## START

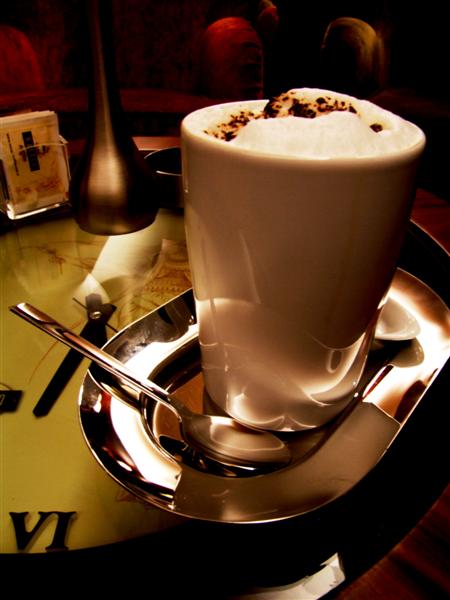
Where is `clock hands`? The width and height of the screenshot is (450, 600). clock hands is located at coordinates (111, 328), (104, 328), (68, 371).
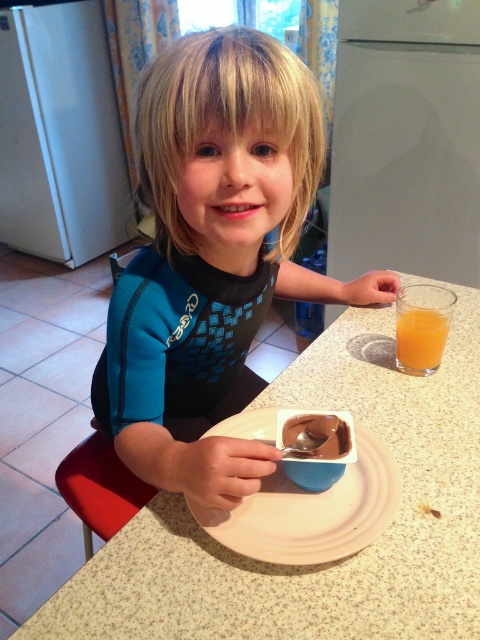
Question: Considering the real-world distances, which object is closest to the blue matte shirt at center?

Choices:
 (A) white matte plate at center
 (B) white speckled table at center

Answer: (A)

Question: Is blue matte shirt at center positioned in front of metallic spoon at plate center?

Choices:
 (A) no
 (B) yes

Answer: (B)

Question: Among these points, which one is nearest to the camera?

Choices:
 (A) (419, 340)
 (B) (328, 516)

Answer: (B)

Question: Is white speckled table at center to the right of translucent glass cup at right from the viewer's perspective?

Choices:
 (A) no
 (B) yes

Answer: (A)

Question: Which of the following is the closest to the observer?

Choices:
 (A) blue matte shirt at center
 (B) translucent glass cup at right

Answer: (A)

Question: Does translucent glass cup at right have a larger size compared to metallic spoon at plate center?

Choices:
 (A) yes
 (B) no

Answer: (A)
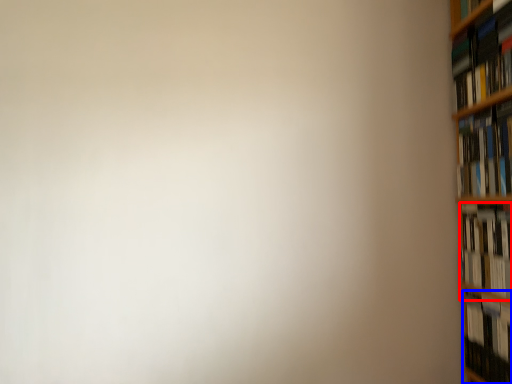
Question: Which of the following is the closest to the observer, book (highlighted by a red box) or book (highlighted by a blue box)?

Choices:
 (A) book
 (B) book

Answer: (A)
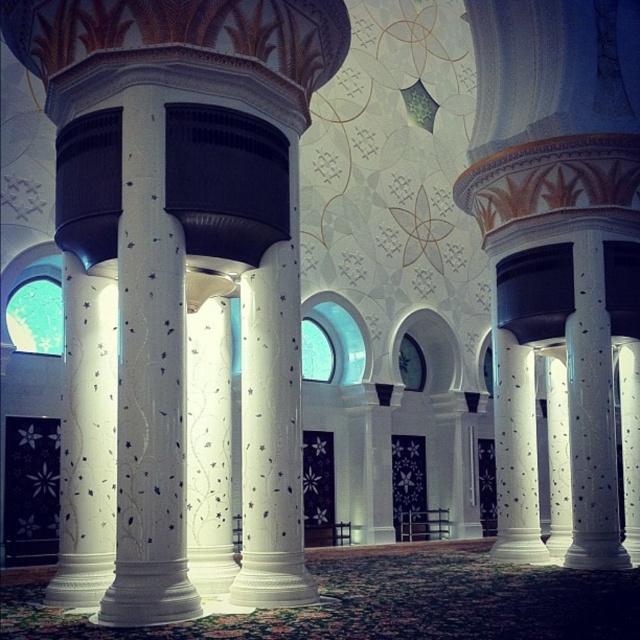
You are standing in the grand mosque interior and need to locate the white speckled marble column at right. From the white textured column at center, which direction should you move to reach it?

The white speckled marble column at right is to the right of the white textured column at center, so you should move to the right to reach it.

From the picture: You are an architect designing a new building and want to ensure proper structural support. Given the image of the mosque interior, which column, the white glossy column at center or the white speckled marble column at right, is positioned higher and thus might provide better support for the ceiling?

The white glossy column at center is above the white speckled marble column at right, so it is positioned higher and might provide better support for the ceiling.

You are an architect designing a replica of this space. You need to ensure that the white textured column at center and the white speckled marble column at right maintain their original spatial proportions. Which column should you scale down if you want to reduce the overall width of the replica while keeping their relative sizes the same?

The white speckled marble column at right should be scaled down because it occupies more space than the white textured column at center, so reducing its size would help decrease the overall width while maintaining their proportional relationship.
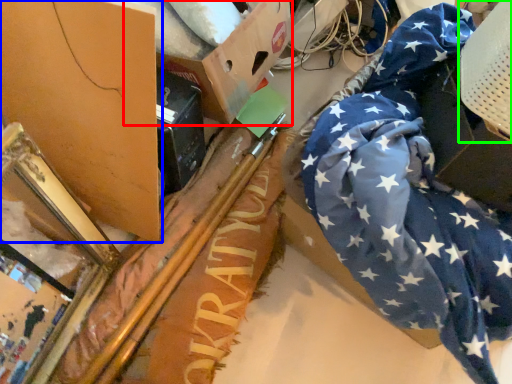
Question: Which is nearer to the cardboard box (highlighted by a red box)? cardboard box (highlighted by a blue box) or swivel chair (highlighted by a green box).

Choices:
 (A) cardboard box
 (B) swivel chair

Answer: (A)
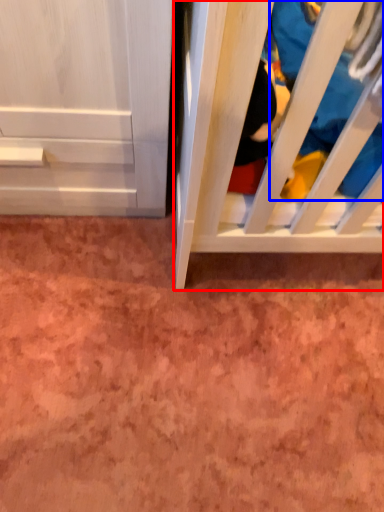
Question: Which object is further to the camera taking this photo, furniture (highlighted by a red box) or clothing (highlighted by a blue box)?

Choices:
 (A) furniture
 (B) clothing

Answer: (B)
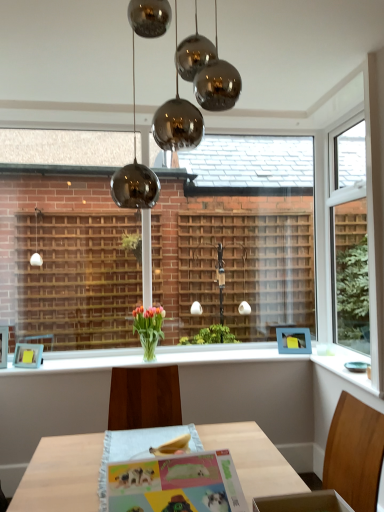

## END

▶ Set task
Reproduce all of the material above word for word, leaving out the pictures.

▶ Finished answer
Where is `clock hands`? The width and height of the screenshot is (450, 600). clock hands is located at coordinates (111, 328), (104, 328), (68, 371).
Question: Considering the real-world distances, which object is closest to the blue matte shirt at center?

Choices:
 (A) white matte plate at center
 (B) white speckled table at center

Answer: (A)

Question: Is blue matte shirt at center positioned in front of metallic spoon at plate center?

Choices:
 (A) no
 (B) yes

Answer: (B)

Question: Among these points, which one is nearest to the camera?

Choices:
 (A) (419, 340)
 (B) (328, 516)

Answer: (B)

Question: Is white speckled table at center to the right of translucent glass cup at right from the viewer's perspective?

Choices:
 (A) no
 (B) yes

Answer: (A)

Question: Which of the following is the closest to the observer?

Choices:
 (A) blue matte shirt at center
 (B) translucent glass cup at right

Answer: (A)

Question: Does translucent glass cup at right have a larger size compared to metallic spoon at plate center?

Choices:
 (A) yes
 (B) no

Answer: (A)
Question: Which of the following is the closest to the observer, book (highlighted by a red box) or book (highlighted by a blue box)?

Choices:
 (A) book
 (B) book

Answer: (A)
You are standing in the grand mosque interior and need to locate the white speckled marble column at right. From the white textured column at center, which direction should you move to reach it?

The white speckled marble column at right is to the right of the white textured column at center, so you should move to the right to reach it.

From the picture: You are an architect designing a new building and want to ensure proper structural support. Given the image of the mosque interior, which column, the white glossy column at center or the white speckled marble column at right, is positioned higher and thus might provide better support for the ceiling?

The white glossy column at center is above the white speckled marble column at right, so it is positioned higher and might provide better support for the ceiling.

You are an architect designing a replica of this space. You need to ensure that the white textured column at center and the white speckled marble column at right maintain their original spatial proportions. Which column should you scale down if you want to reduce the overall width of the replica while keeping their relative sizes the same?

The white speckled marble column at right should be scaled down because it occupies more space than the white textured column at center, so reducing its size would help decrease the overall width while maintaining their proportional relationship.
Question: Which is nearer to the cardboard box (highlighted by a red box)? cardboard box (highlighted by a blue box) or swivel chair (highlighted by a green box).

Choices:
 (A) cardboard box
 (B) swivel chair

Answer: (A)
Question: Which object is further to the camera taking this photo, furniture (highlighted by a red box) or clothing (highlighted by a blue box)?

Choices:
 (A) furniture
 (B) clothing

Answer: (B)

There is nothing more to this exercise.